### ENTRIES SHOWN ###

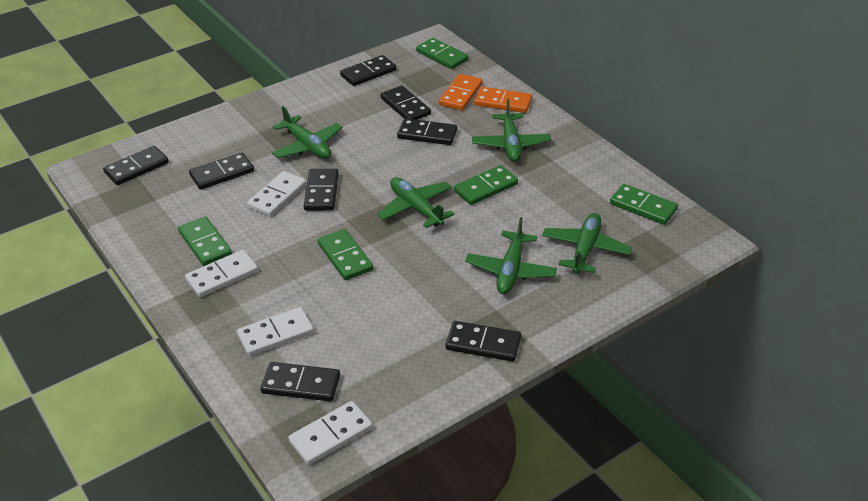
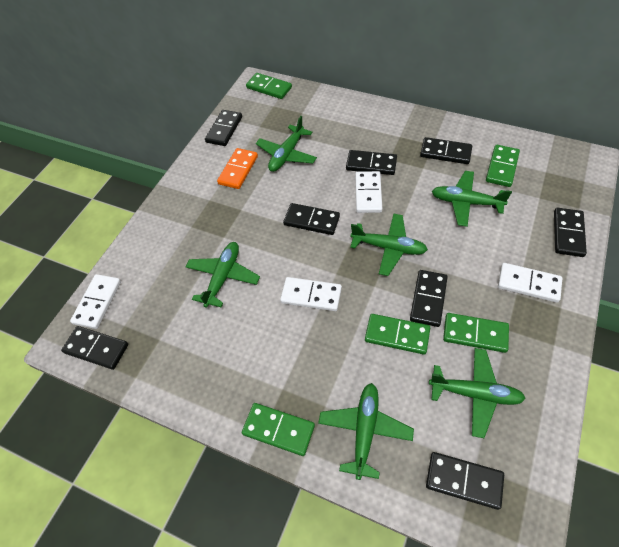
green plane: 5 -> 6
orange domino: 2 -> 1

###
### ENTRIES SHOWN ###

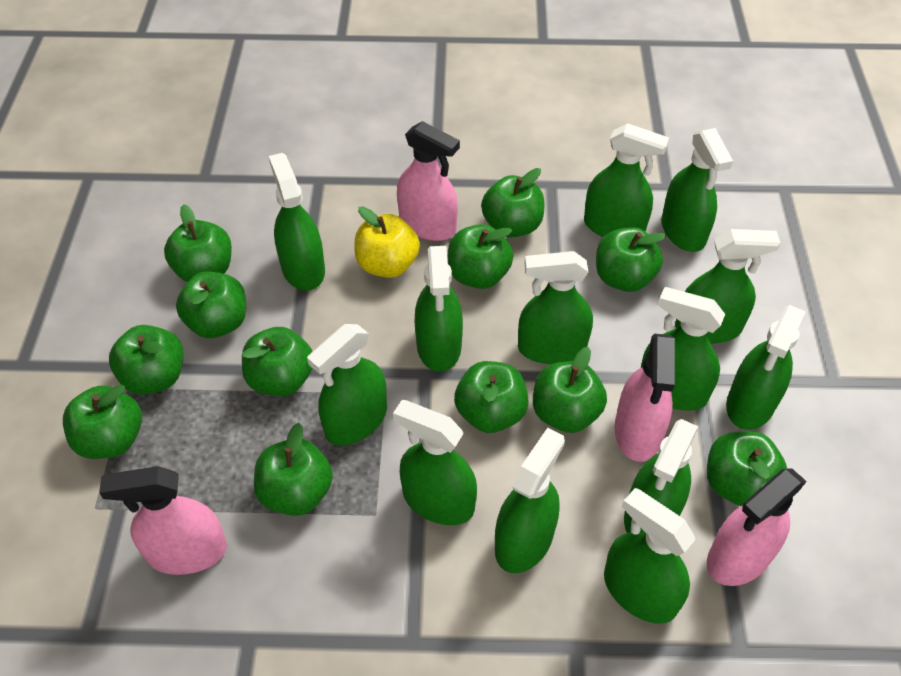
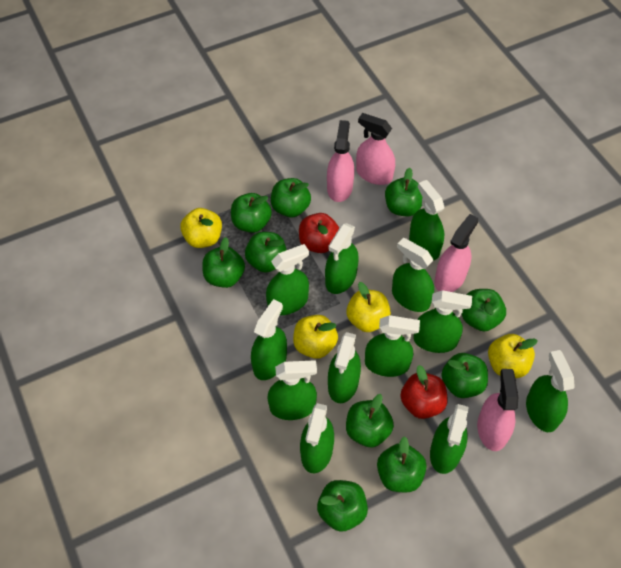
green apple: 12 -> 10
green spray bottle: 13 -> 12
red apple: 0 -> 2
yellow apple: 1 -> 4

###

ABOUT THIS TASK
Where the listing above has a line with "green apple: 12 -> 10", start there, and output every line exactly through the line with "yellow apple: 1 -> 4", which is also included.

EXERCISE RESPONSE
green apple: 12 -> 10
green spray bottle: 13 -> 12
red apple: 0 -> 2
yellow apple: 1 -> 4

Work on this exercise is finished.